Start of INFORMATION

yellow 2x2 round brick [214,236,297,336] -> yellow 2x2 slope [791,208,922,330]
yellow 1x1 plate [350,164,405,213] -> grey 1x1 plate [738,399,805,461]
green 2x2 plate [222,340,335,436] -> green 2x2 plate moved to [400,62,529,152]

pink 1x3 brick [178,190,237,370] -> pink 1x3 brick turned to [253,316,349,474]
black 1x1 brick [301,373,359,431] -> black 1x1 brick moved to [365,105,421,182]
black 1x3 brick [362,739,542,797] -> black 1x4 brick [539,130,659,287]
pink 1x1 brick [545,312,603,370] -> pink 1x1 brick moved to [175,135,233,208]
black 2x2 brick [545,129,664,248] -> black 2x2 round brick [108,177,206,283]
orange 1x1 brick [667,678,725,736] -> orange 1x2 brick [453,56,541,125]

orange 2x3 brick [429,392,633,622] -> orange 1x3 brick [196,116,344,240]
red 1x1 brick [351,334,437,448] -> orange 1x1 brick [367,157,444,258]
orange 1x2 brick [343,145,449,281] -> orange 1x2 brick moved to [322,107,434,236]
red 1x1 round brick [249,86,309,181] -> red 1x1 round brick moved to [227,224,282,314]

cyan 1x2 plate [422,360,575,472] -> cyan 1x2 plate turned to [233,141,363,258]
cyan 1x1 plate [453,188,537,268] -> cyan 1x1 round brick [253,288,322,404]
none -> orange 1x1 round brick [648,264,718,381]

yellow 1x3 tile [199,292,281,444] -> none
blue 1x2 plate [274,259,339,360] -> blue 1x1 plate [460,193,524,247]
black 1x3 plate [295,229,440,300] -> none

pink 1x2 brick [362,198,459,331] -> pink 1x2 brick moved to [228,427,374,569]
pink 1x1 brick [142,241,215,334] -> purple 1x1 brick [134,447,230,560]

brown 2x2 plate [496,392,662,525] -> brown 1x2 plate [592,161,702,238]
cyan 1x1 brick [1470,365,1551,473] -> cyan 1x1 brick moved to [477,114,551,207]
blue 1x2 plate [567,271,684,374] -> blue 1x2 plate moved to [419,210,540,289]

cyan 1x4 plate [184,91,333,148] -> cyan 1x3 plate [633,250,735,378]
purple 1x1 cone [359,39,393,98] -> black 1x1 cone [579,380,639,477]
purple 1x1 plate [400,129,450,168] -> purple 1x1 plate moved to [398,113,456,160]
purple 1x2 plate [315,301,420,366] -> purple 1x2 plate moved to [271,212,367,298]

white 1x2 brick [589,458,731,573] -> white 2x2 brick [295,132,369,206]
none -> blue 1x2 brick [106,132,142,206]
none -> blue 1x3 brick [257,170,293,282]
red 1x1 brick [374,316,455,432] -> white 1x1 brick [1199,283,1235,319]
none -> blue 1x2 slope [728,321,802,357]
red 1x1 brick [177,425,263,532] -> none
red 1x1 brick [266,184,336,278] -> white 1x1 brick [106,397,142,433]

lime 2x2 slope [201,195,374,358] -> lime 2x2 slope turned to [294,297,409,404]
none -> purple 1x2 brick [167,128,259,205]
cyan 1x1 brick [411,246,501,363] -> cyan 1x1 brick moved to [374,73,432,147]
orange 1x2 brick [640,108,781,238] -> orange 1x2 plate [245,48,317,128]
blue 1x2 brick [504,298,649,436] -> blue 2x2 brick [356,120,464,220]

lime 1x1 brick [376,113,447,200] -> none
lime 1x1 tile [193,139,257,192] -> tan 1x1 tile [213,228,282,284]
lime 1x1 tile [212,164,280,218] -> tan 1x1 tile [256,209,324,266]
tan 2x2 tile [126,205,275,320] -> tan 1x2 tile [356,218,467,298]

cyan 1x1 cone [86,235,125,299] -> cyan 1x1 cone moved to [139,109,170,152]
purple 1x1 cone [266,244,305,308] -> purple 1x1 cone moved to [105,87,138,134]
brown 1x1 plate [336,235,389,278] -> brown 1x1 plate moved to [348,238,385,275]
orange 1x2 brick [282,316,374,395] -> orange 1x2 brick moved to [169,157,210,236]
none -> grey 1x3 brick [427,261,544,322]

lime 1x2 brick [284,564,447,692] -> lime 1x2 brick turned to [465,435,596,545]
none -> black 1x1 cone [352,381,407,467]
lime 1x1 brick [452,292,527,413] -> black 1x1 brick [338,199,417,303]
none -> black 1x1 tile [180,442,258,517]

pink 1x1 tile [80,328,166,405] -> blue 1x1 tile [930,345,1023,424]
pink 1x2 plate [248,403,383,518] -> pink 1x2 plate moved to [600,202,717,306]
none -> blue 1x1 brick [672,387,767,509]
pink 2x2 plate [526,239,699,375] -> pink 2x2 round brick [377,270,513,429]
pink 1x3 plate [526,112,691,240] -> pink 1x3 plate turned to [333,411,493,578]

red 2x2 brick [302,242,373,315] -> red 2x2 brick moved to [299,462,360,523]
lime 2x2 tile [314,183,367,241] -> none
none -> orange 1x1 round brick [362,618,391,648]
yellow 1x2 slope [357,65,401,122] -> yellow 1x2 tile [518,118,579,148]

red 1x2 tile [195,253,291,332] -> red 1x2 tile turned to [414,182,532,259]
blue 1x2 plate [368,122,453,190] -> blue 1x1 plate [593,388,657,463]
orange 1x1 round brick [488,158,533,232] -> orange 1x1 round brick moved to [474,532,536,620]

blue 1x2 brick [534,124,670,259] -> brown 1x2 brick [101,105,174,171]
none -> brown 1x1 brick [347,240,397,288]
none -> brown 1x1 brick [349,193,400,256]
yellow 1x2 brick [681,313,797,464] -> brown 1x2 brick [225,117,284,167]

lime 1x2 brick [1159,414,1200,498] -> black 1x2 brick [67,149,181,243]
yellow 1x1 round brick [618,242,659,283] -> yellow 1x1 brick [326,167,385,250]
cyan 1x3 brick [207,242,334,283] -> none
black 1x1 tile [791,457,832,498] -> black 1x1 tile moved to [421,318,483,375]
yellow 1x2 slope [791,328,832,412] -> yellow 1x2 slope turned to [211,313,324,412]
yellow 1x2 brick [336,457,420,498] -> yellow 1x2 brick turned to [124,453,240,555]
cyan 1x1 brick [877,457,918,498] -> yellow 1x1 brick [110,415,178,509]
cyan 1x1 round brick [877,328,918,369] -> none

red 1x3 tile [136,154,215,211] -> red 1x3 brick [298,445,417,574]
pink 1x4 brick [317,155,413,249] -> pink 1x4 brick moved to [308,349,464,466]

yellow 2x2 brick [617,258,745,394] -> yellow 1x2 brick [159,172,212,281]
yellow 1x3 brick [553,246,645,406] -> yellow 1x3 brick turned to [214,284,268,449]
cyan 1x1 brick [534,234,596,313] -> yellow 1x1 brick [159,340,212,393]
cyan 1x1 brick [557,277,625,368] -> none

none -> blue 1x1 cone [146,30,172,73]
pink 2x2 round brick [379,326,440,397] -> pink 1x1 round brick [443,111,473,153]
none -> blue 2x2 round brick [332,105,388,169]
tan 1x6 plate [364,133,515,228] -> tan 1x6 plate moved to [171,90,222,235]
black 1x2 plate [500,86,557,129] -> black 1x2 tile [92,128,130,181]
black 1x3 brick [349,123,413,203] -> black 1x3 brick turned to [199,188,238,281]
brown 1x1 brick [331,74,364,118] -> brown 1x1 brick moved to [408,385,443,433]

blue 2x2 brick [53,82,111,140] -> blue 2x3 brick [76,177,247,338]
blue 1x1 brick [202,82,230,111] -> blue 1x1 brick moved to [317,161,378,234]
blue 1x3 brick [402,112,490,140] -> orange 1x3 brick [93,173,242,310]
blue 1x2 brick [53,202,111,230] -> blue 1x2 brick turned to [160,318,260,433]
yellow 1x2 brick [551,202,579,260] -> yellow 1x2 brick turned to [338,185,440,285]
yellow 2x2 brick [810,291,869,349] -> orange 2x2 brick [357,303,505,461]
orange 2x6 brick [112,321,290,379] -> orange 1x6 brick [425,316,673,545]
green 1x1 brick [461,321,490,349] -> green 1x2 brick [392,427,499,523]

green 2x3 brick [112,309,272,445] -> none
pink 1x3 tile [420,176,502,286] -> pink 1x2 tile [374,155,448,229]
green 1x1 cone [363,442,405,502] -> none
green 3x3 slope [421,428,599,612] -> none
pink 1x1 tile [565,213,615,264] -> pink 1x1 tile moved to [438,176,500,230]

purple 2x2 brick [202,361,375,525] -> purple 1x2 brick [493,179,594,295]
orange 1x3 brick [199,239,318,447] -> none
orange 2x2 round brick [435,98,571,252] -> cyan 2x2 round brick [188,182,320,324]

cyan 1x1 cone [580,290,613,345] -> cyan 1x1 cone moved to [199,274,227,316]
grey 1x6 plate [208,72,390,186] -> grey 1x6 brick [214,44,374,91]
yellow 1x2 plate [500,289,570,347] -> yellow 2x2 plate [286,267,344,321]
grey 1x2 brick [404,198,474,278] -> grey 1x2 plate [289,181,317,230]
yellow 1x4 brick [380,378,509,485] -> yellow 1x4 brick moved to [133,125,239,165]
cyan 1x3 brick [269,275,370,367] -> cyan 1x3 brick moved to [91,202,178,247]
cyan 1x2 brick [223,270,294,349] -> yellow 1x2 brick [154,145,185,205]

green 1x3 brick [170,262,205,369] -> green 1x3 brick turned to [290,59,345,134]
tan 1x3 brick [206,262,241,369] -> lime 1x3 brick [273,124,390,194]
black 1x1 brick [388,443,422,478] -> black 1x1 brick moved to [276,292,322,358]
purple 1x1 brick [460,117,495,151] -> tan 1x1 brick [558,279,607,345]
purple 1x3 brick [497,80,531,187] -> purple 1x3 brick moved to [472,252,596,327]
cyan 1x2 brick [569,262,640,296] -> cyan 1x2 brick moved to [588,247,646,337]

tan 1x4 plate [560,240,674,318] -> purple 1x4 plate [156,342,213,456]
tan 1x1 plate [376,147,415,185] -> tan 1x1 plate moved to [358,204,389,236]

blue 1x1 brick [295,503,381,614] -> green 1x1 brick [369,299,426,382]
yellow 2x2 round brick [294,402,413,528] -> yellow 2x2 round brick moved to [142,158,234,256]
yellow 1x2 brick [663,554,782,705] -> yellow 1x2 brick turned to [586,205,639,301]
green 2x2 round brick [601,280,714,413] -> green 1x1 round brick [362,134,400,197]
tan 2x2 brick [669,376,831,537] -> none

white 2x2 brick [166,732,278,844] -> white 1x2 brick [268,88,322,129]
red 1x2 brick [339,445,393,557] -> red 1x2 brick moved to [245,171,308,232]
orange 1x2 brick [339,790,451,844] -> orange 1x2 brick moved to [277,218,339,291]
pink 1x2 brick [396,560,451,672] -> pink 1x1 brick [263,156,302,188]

End of INFORMATION

WHAT THIS TASK INVOLVES — Give a count of the lines above that include the word "lime", and add nothing to it.

RESULT OF THIS EXERCISE — 9